▶ _REQUIREMENT_: Please copy the records exactly as they appear, with all pictures left out.

▶ _Collected data entries_:
Content starts

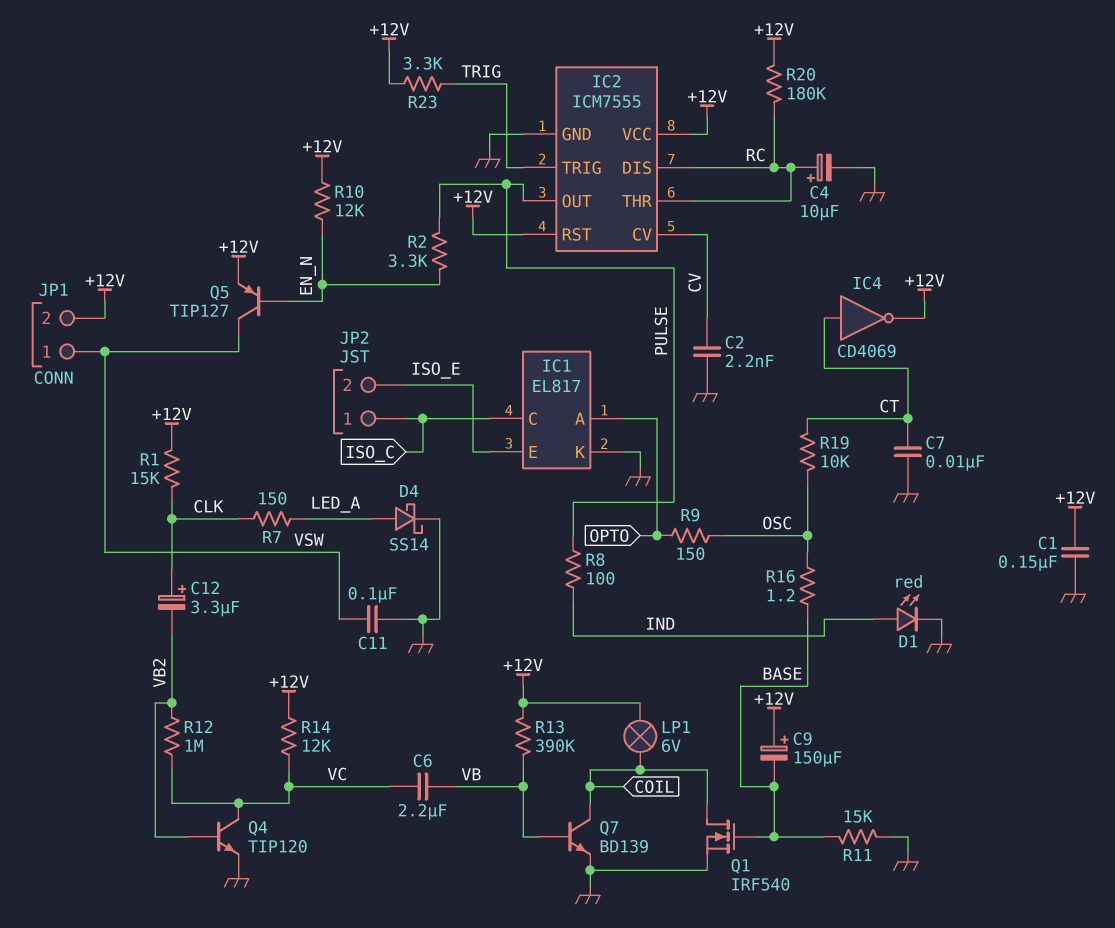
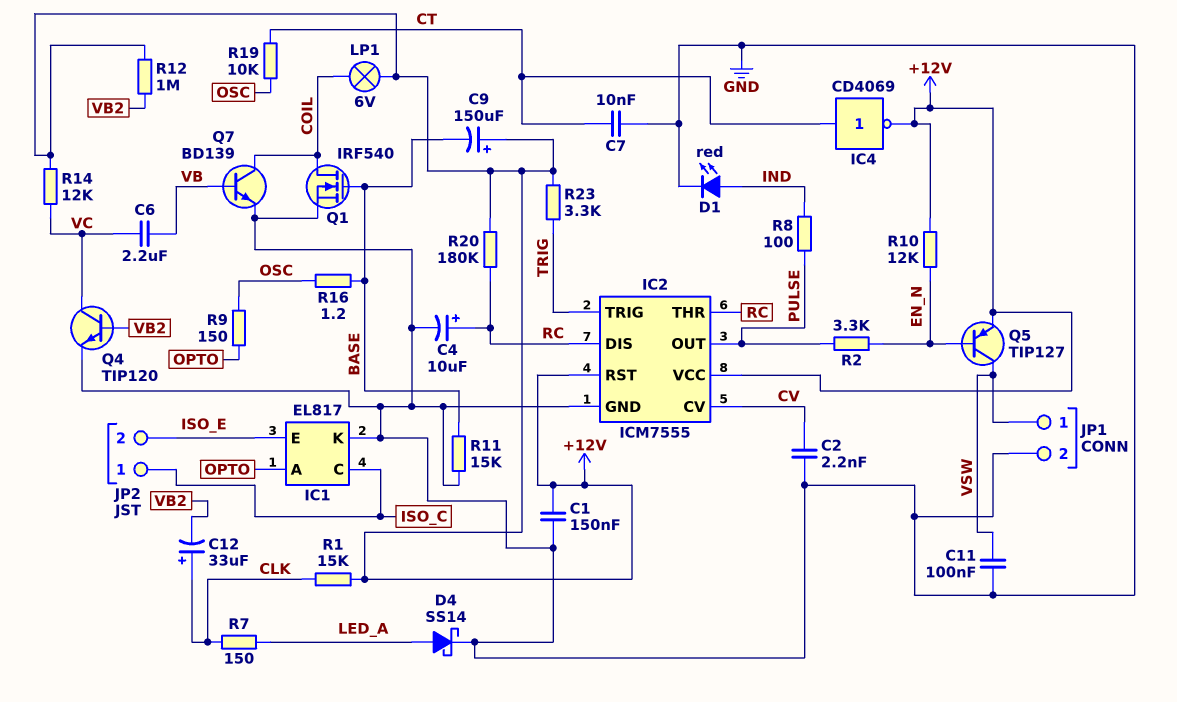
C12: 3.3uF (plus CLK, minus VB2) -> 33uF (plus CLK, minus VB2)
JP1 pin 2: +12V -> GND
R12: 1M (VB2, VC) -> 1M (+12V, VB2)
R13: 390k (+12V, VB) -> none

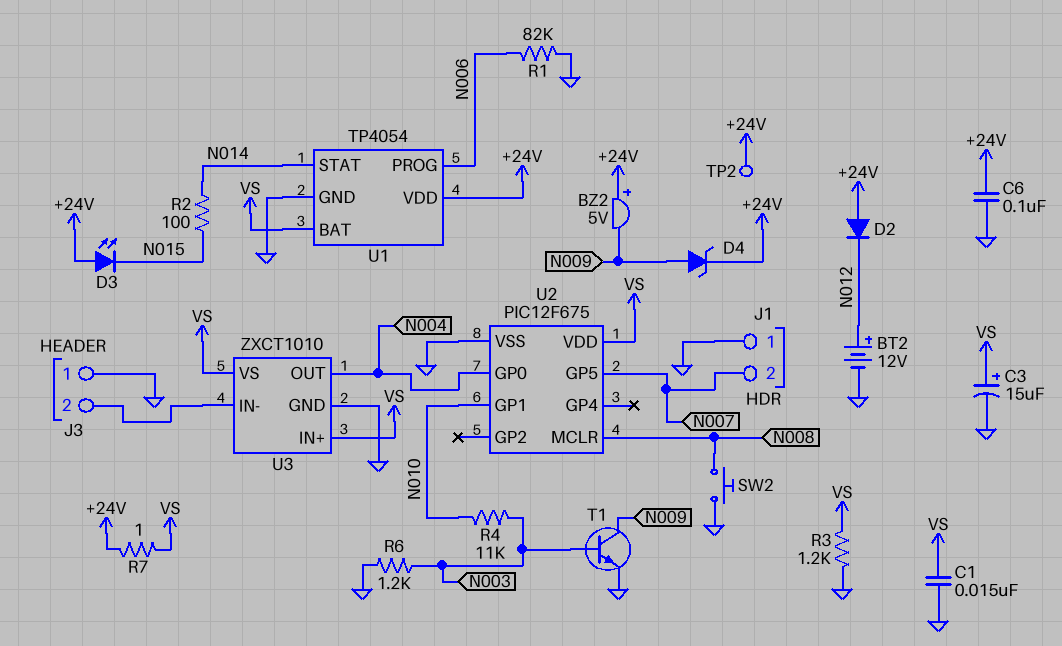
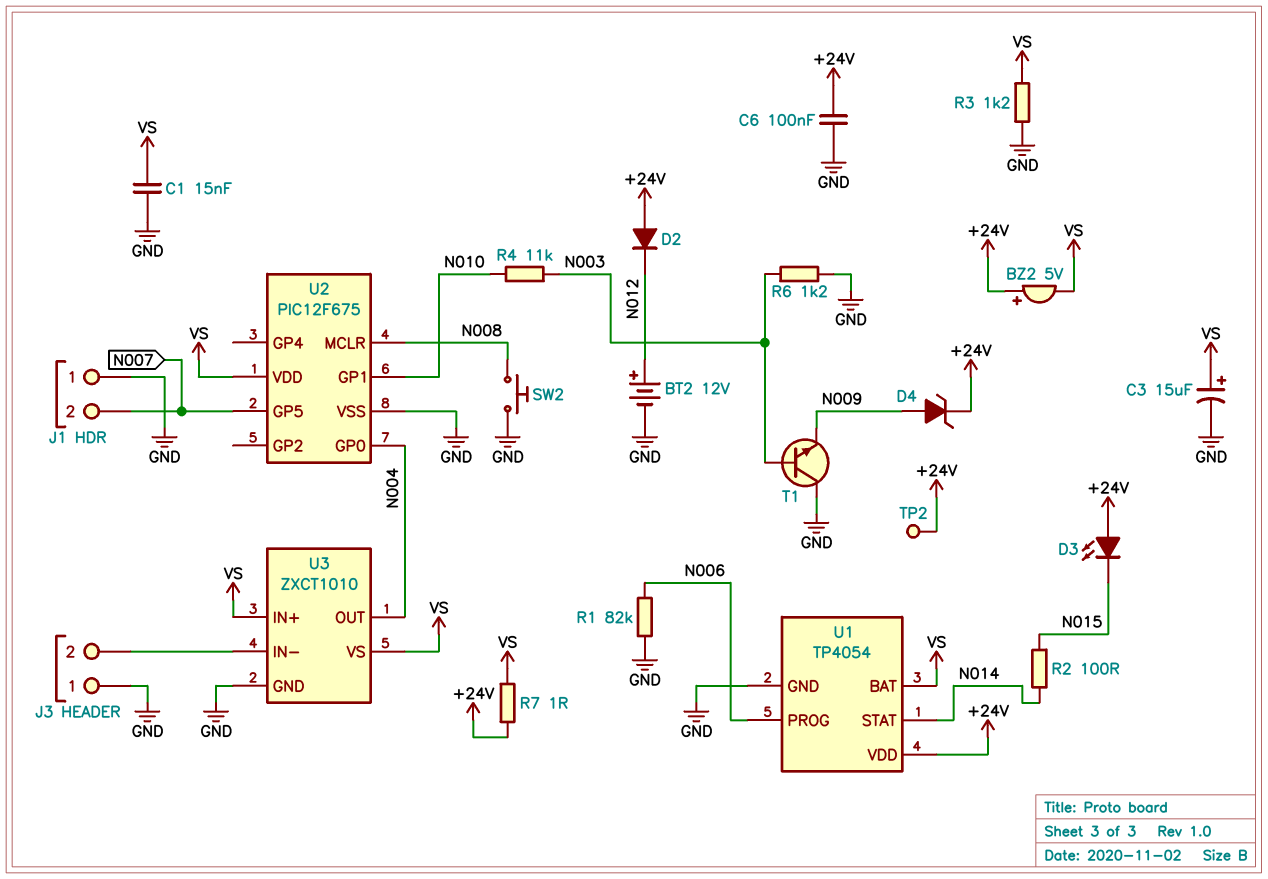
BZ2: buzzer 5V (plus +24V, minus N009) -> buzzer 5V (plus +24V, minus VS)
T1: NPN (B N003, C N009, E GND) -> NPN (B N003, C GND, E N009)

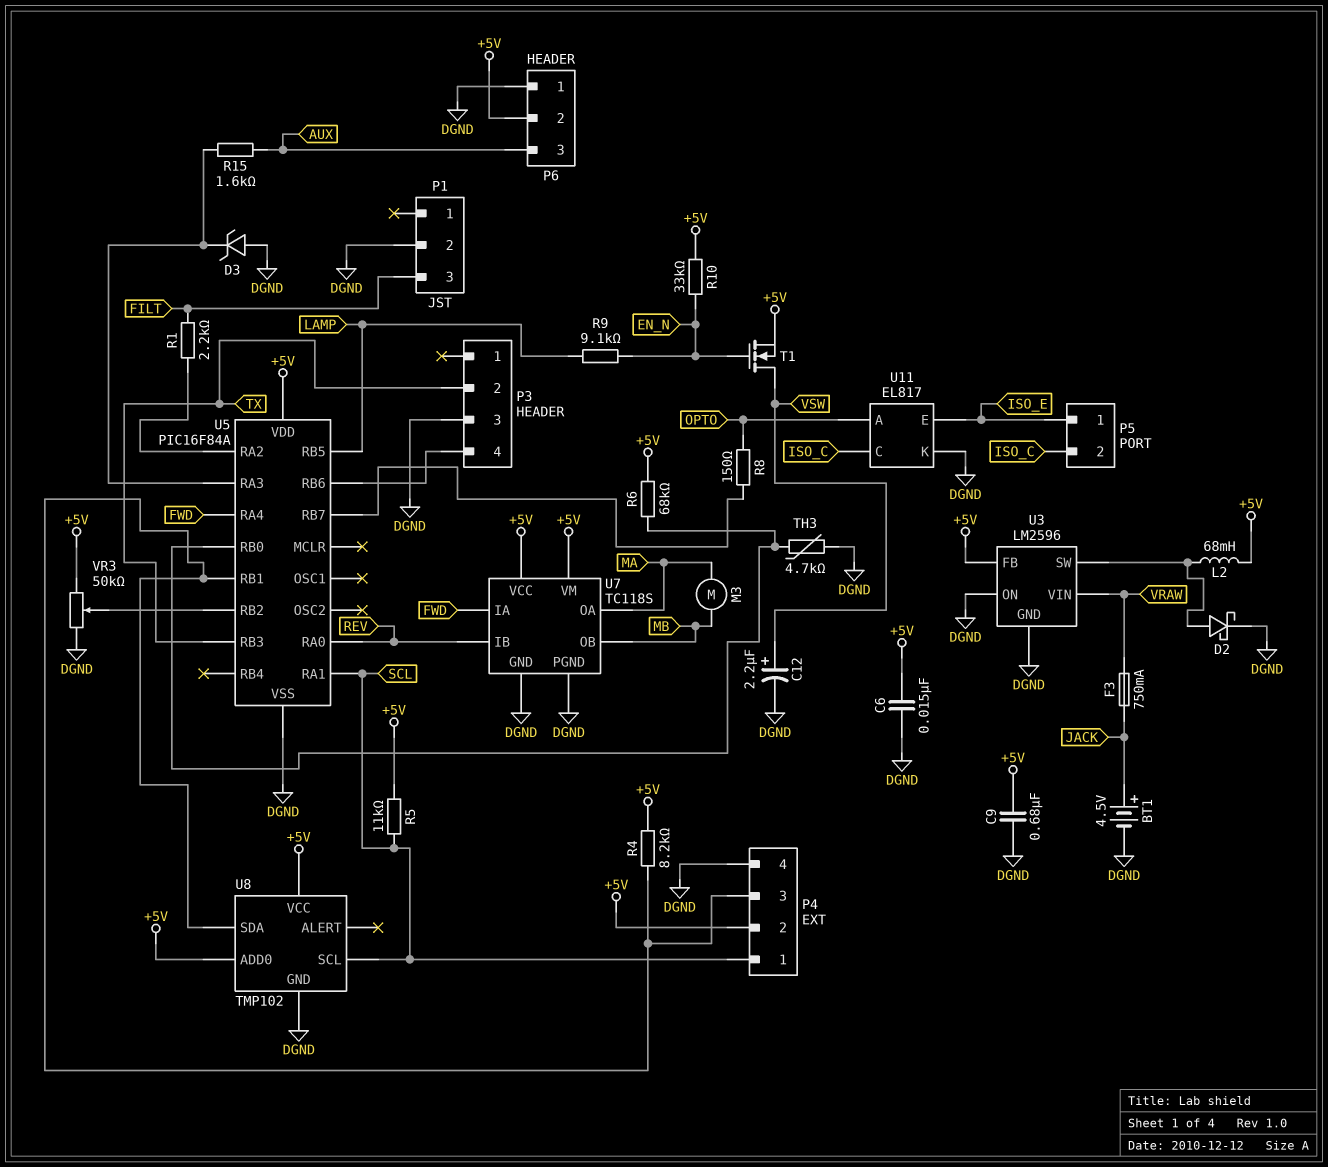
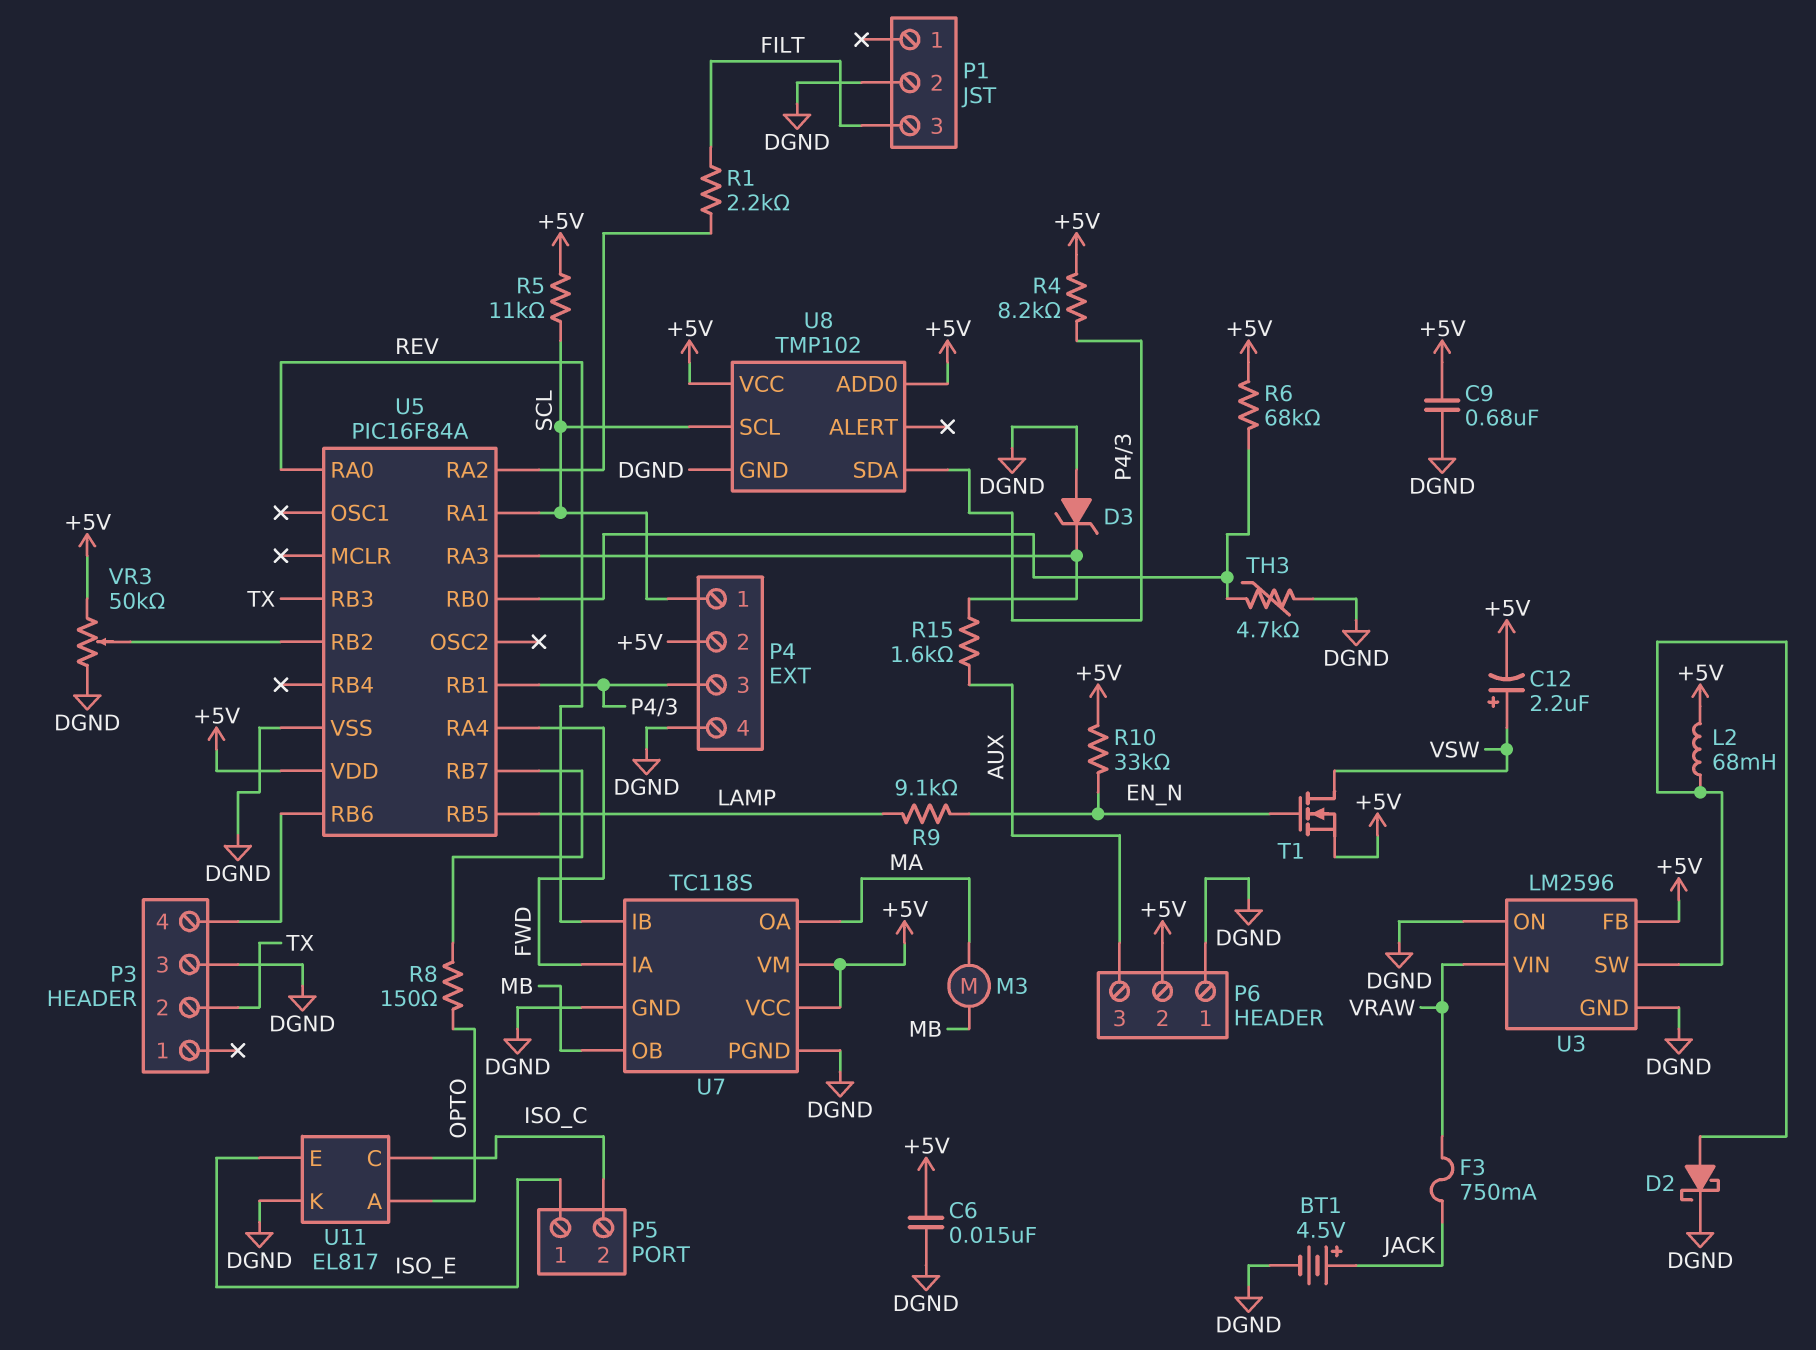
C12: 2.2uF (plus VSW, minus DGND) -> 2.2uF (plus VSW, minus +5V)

Content ends

▶ _FINISHED TASK_:
C12: 3.3uF (plus CLK, minus VB2) -> 33uF (plus CLK, minus VB2)
JP1 pin 2: +12V -> GND
R12: 1M (VB2, VC) -> 1M (+12V, VB2)
R13: 390k (+12V, VB) -> none

BZ2: buzzer 5V (plus +24V, minus N009) -> buzzer 5V (plus +24V, minus VS)
T1: NPN (B N003, C N009, E GND) -> NPN (B N003, C GND, E N009)

C12: 2.2uF (plus VSW, minus DGND) -> 2.2uF (plus VSW, minus +5V)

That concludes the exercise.